## Problem to solve
Print the entries exactly as given.

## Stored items
══════
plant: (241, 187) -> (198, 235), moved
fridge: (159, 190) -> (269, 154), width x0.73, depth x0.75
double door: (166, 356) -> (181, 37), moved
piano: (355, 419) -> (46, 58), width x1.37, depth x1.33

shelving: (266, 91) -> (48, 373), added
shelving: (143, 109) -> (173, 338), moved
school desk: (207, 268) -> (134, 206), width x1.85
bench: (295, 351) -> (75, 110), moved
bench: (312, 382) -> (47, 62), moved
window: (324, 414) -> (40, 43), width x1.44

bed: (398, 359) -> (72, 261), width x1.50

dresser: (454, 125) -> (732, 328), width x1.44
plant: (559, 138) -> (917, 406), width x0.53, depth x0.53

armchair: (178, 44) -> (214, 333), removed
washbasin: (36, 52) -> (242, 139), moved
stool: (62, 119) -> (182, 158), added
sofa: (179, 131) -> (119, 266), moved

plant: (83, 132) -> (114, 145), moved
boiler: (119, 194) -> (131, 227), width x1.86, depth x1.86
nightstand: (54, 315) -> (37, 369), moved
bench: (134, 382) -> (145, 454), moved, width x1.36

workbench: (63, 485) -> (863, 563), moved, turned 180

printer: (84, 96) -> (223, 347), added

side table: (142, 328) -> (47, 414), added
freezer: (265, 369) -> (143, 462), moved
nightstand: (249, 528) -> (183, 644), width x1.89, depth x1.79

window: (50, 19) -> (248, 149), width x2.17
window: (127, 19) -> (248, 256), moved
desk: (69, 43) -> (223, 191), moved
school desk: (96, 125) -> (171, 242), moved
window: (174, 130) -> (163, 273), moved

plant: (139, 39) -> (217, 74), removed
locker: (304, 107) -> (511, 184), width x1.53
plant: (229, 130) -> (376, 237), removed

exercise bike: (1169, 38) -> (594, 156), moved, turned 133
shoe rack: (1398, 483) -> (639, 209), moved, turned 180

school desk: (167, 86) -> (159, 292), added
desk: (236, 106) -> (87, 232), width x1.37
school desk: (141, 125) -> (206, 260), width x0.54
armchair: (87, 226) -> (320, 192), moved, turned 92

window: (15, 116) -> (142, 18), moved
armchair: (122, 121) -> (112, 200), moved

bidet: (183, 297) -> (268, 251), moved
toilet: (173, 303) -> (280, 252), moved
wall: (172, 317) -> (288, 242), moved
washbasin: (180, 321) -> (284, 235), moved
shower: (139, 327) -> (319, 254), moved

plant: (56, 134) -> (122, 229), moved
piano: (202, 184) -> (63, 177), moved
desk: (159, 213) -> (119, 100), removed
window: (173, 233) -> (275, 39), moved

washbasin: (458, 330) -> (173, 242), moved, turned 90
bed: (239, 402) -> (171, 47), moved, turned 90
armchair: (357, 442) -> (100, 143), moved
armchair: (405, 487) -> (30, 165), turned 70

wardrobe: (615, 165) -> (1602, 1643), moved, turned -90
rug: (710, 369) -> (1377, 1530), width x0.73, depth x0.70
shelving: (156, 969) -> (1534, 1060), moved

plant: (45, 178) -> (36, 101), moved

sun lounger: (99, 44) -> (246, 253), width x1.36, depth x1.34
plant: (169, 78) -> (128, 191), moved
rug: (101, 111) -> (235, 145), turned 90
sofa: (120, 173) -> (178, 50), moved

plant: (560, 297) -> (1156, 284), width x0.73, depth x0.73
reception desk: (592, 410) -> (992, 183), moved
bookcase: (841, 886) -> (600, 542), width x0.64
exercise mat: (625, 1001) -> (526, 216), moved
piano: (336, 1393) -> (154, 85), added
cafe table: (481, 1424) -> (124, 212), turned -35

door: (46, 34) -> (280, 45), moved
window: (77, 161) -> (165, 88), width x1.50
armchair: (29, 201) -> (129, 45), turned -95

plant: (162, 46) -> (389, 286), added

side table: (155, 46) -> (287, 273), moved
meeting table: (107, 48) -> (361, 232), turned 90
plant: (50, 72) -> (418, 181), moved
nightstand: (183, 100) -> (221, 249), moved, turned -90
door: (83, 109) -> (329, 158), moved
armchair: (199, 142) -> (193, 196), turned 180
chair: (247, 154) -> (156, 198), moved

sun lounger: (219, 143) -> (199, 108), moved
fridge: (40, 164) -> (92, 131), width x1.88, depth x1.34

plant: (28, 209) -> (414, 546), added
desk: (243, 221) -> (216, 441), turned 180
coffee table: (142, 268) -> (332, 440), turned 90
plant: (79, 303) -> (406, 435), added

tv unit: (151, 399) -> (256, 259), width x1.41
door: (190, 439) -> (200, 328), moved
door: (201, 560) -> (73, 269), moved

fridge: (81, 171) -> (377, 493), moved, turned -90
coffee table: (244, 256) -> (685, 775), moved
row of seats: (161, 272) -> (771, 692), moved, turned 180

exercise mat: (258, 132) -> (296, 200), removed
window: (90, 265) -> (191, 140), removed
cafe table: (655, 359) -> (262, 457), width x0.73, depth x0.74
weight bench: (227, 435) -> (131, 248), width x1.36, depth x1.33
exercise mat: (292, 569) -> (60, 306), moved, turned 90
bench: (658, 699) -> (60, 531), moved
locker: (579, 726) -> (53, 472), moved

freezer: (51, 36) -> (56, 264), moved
══════
## Solution to the exercise
plant: (241, 187) -> (198, 235), moved
fridge: (159, 190) -> (269, 154), width x0.73, depth x0.75
double door: (166, 356) -> (181, 37), moved
piano: (355, 419) -> (46, 58), width x1.37, depth x1.33

shelving: (266, 91) -> (48, 373), added
shelving: (143, 109) -> (173, 338), moved
school desk: (207, 268) -> (134, 206), width x1.85
bench: (295, 351) -> (75, 110), moved
bench: (312, 382) -> (47, 62), moved
window: (324, 414) -> (40, 43), width x1.44

bed: (398, 359) -> (72, 261), width x1.50

dresser: (454, 125) -> (732, 328), width x1.44
plant: (559, 138) -> (917, 406), width x0.53, depth x0.53

armchair: (178, 44) -> (214, 333), removed
washbasin: (36, 52) -> (242, 139), moved
stool: (62, 119) -> (182, 158), added
sofa: (179, 131) -> (119, 266), moved

plant: (83, 132) -> (114, 145), moved
boiler: (119, 194) -> (131, 227), width x1.86, depth x1.86
nightstand: (54, 315) -> (37, 369), moved
bench: (134, 382) -> (145, 454), moved, width x1.36

workbench: (63, 485) -> (863, 563), moved, turned 180

printer: (84, 96) -> (223, 347), added

side table: (142, 328) -> (47, 414), added
freezer: (265, 369) -> (143, 462), moved
nightstand: (249, 528) -> (183, 644), width x1.89, depth x1.79

window: (50, 19) -> (248, 149), width x2.17
window: (127, 19) -> (248, 256), moved
desk: (69, 43) -> (223, 191), moved
school desk: (96, 125) -> (171, 242), moved
window: (174, 130) -> (163, 273), moved

plant: (139, 39) -> (217, 74), removed
locker: (304, 107) -> (511, 184), width x1.53
plant: (229, 130) -> (376, 237), removed

exercise bike: (1169, 38) -> (594, 156), moved, turned 133
shoe rack: (1398, 483) -> (639, 209), moved, turned 180

school desk: (167, 86) -> (159, 292), added
desk: (236, 106) -> (87, 232), width x1.37
school desk: (141, 125) -> (206, 260), width x0.54
armchair: (87, 226) -> (320, 192), moved, turned 92

window: (15, 116) -> (142, 18), moved
armchair: (122, 121) -> (112, 200), moved

bidet: (183, 297) -> (268, 251), moved
toilet: (173, 303) -> (280, 252), moved
wall: (172, 317) -> (288, 242), moved
washbasin: (180, 321) -> (284, 235), moved
shower: (139, 327) -> (319, 254), moved

plant: (56, 134) -> (122, 229), moved
piano: (202, 184) -> (63, 177), moved
desk: (159, 213) -> (119, 100), removed
window: (173, 233) -> (275, 39), moved

washbasin: (458, 330) -> (173, 242), moved, turned 90
bed: (239, 402) -> (171, 47), moved, turned 90
armchair: (357, 442) -> (100, 143), moved
armchair: (405, 487) -> (30, 165), turned 70

wardrobe: (615, 165) -> (1602, 1643), moved, turned -90
rug: (710, 369) -> (1377, 1530), width x0.73, depth x0.70
shelving: (156, 969) -> (1534, 1060), moved

plant: (45, 178) -> (36, 101), moved

sun lounger: (99, 44) -> (246, 253), width x1.36, depth x1.34
plant: (169, 78) -> (128, 191), moved
rug: (101, 111) -> (235, 145), turned 90
sofa: (120, 173) -> (178, 50), moved

plant: (560, 297) -> (1156, 284), width x0.73, depth x0.73
reception desk: (592, 410) -> (992, 183), moved
bookcase: (841, 886) -> (600, 542), width x0.64
exercise mat: (625, 1001) -> (526, 216), moved
piano: (336, 1393) -> (154, 85), added
cafe table: (481, 1424) -> (124, 212), turned -35

door: (46, 34) -> (280, 45), moved
window: (77, 161) -> (165, 88), width x1.50
armchair: (29, 201) -> (129, 45), turned -95

plant: (162, 46) -> (389, 286), added

side table: (155, 46) -> (287, 273), moved
meeting table: (107, 48) -> (361, 232), turned 90
plant: (50, 72) -> (418, 181), moved
nightstand: (183, 100) -> (221, 249), moved, turned -90
door: (83, 109) -> (329, 158), moved
armchair: (199, 142) -> (193, 196), turned 180
chair: (247, 154) -> (156, 198), moved

sun lounger: (219, 143) -> (199, 108), moved
fridge: (40, 164) -> (92, 131), width x1.88, depth x1.34

plant: (28, 209) -> (414, 546), added
desk: (243, 221) -> (216, 441), turned 180
coffee table: (142, 268) -> (332, 440), turned 90
plant: (79, 303) -> (406, 435), added

tv unit: (151, 399) -> (256, 259), width x1.41
door: (190, 439) -> (200, 328), moved
door: (201, 560) -> (73, 269), moved

fridge: (81, 171) -> (377, 493), moved, turned -90
coffee table: (244, 256) -> (685, 775), moved
row of seats: (161, 272) -> (771, 692), moved, turned 180

exercise mat: (258, 132) -> (296, 200), removed
window: (90, 265) -> (191, 140), removed
cafe table: (655, 359) -> (262, 457), width x0.73, depth x0.74
weight bench: (227, 435) -> (131, 248), width x1.36, depth x1.33
exercise mat: (292, 569) -> (60, 306), moved, turned 90
bench: (658, 699) -> (60, 531), moved
locker: (579, 726) -> (53, 472), moved

freezer: (51, 36) -> (56, 264), moved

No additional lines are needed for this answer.